SOURCE INFORMATION =>
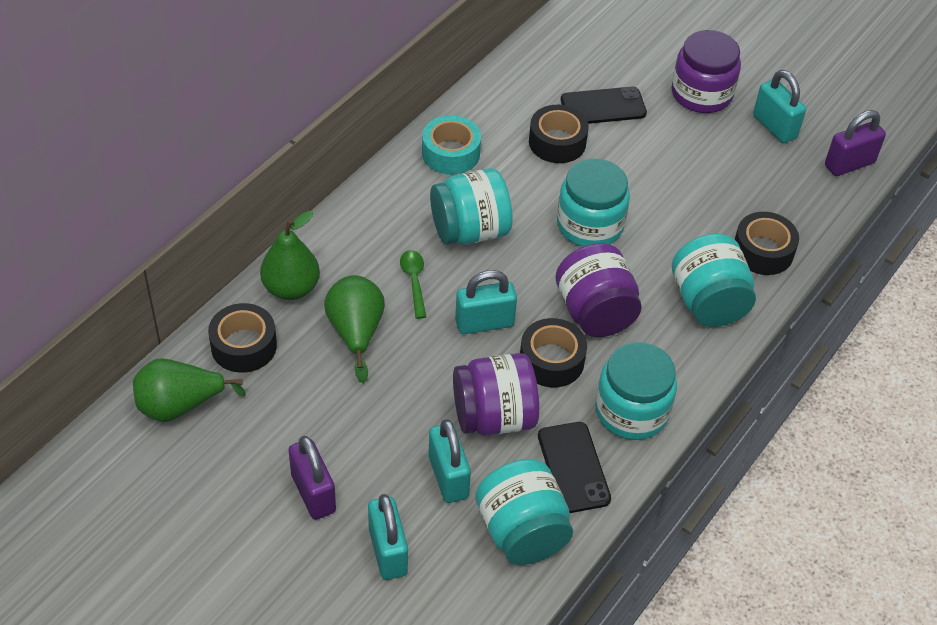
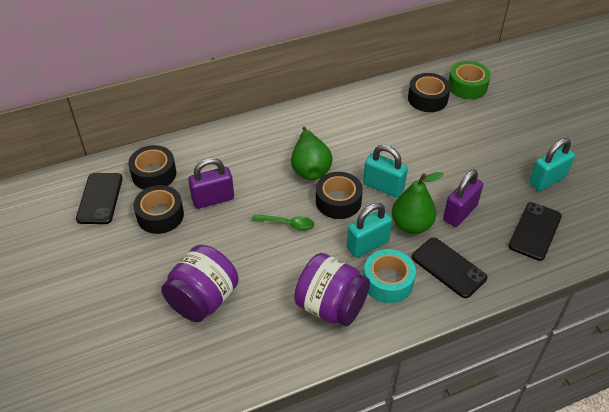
black phone: 2 -> 3
green pear: 3 -> 2
green tape: 0 -> 1
purple jar: 3 -> 2
turquoise jar: 5 -> 0
turquoise padlock: 4 -> 3

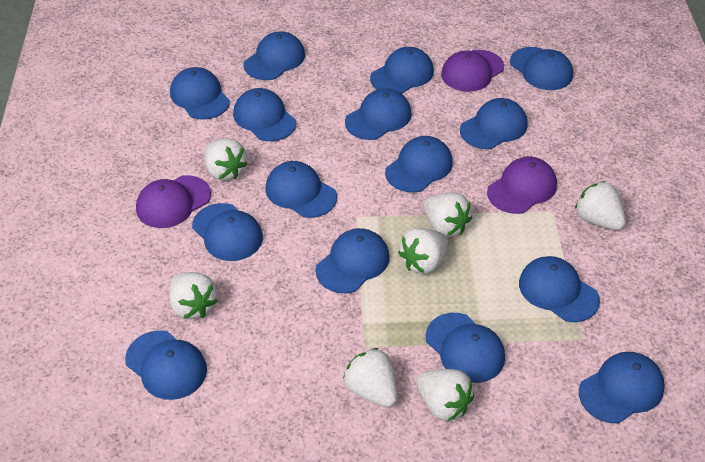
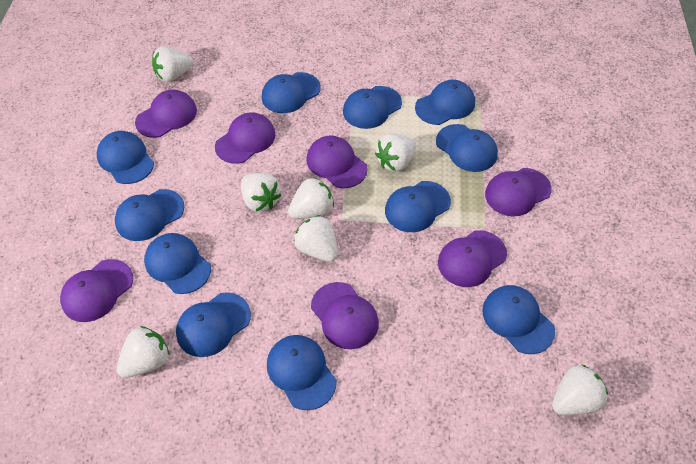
blue cap: 15 -> 11
purple cap: 3 -> 7

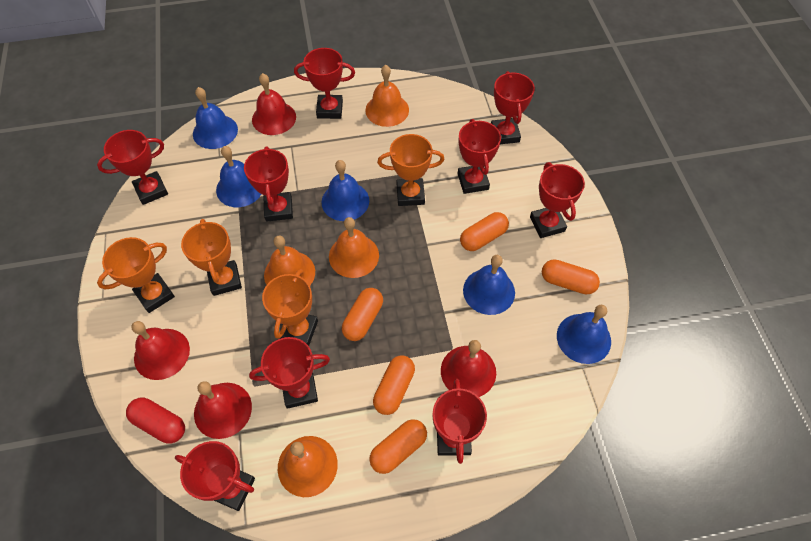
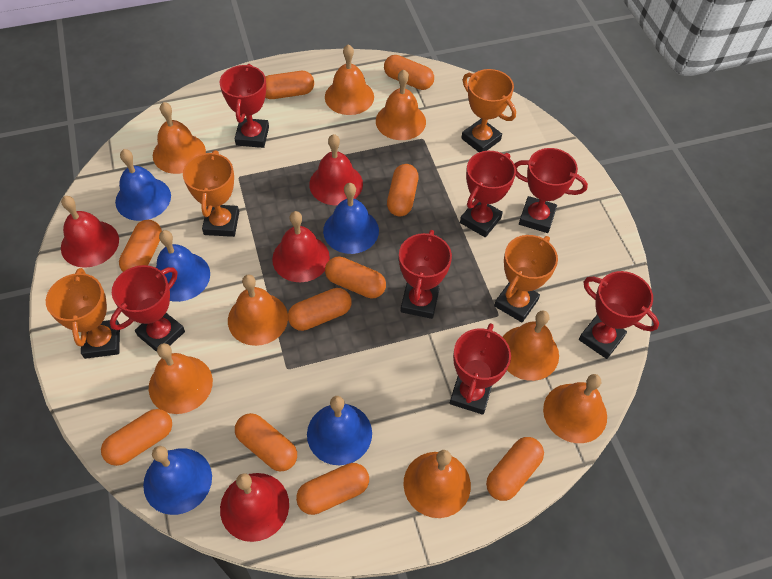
orange bell: 4 -> 8
orange capsule: 5 -> 10
red capsule: 1 -> 0
red trophy: 9 -> 7

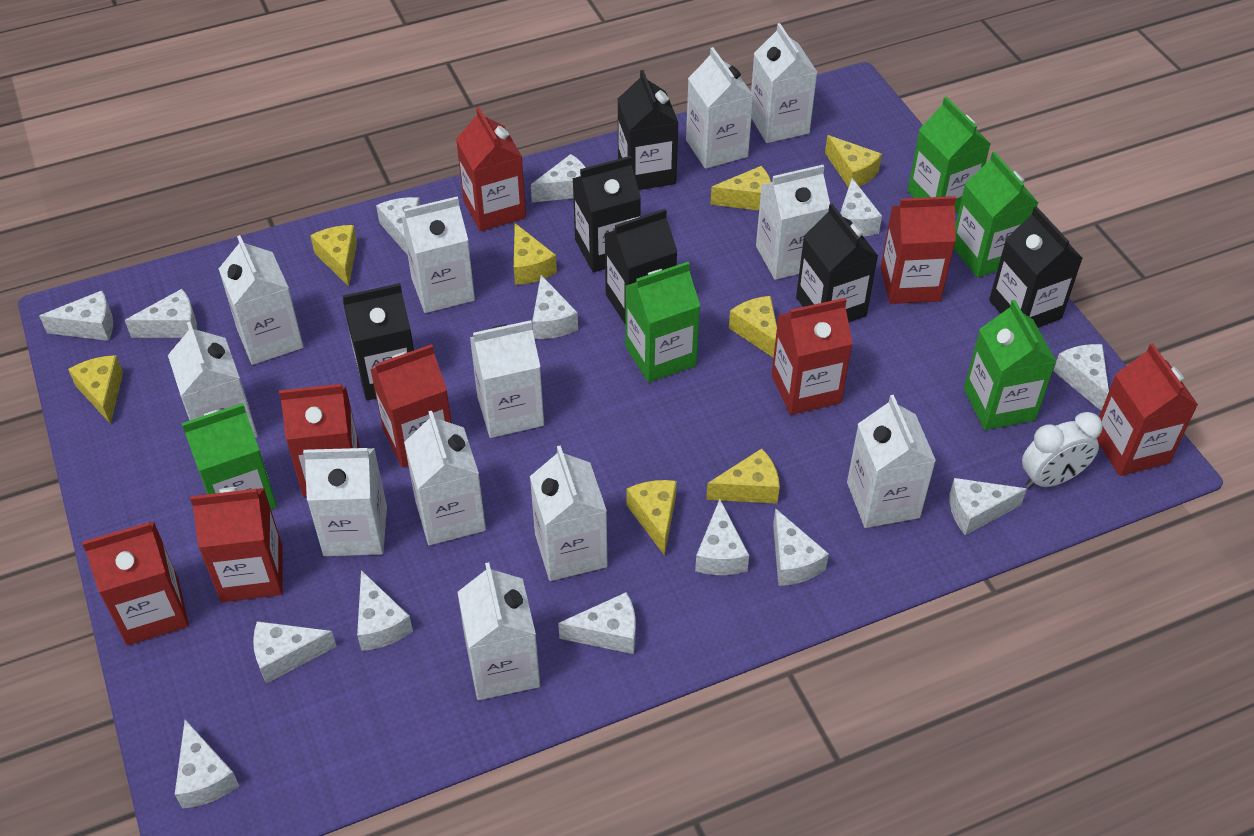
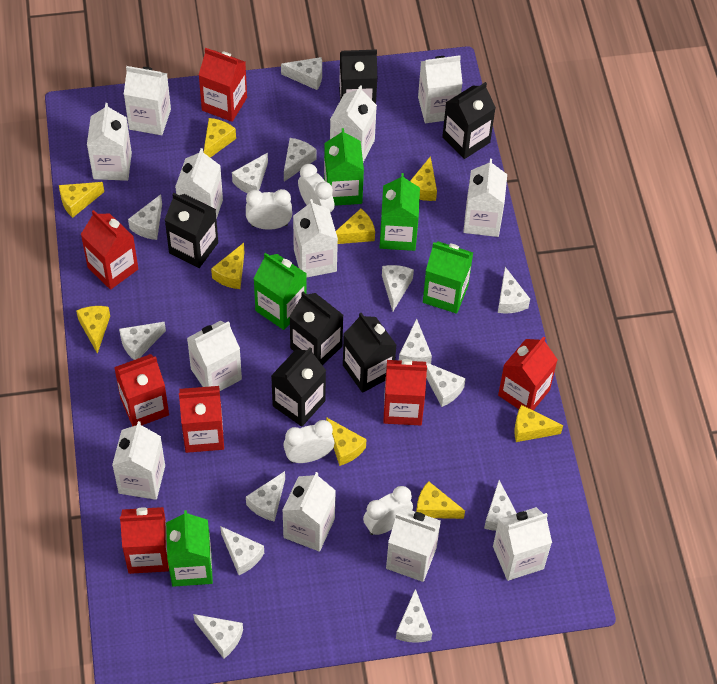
red carton: 8 -> 7
white clock: 1 -> 4
yellow cheese: 8 -> 9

ASSIGNMENT =>
Nothing but the lines from the line with "orange capsule: 5 -> 10" through the last line of the listing should be copied, exactly and with both ends kept. Leave pictures out.

ANSWER BOX =>
orange capsule: 5 -> 10
red capsule: 1 -> 0
red trophy: 9 -> 7

red carton: 8 -> 7
white clock: 1 -> 4
yellow cheese: 8 -> 9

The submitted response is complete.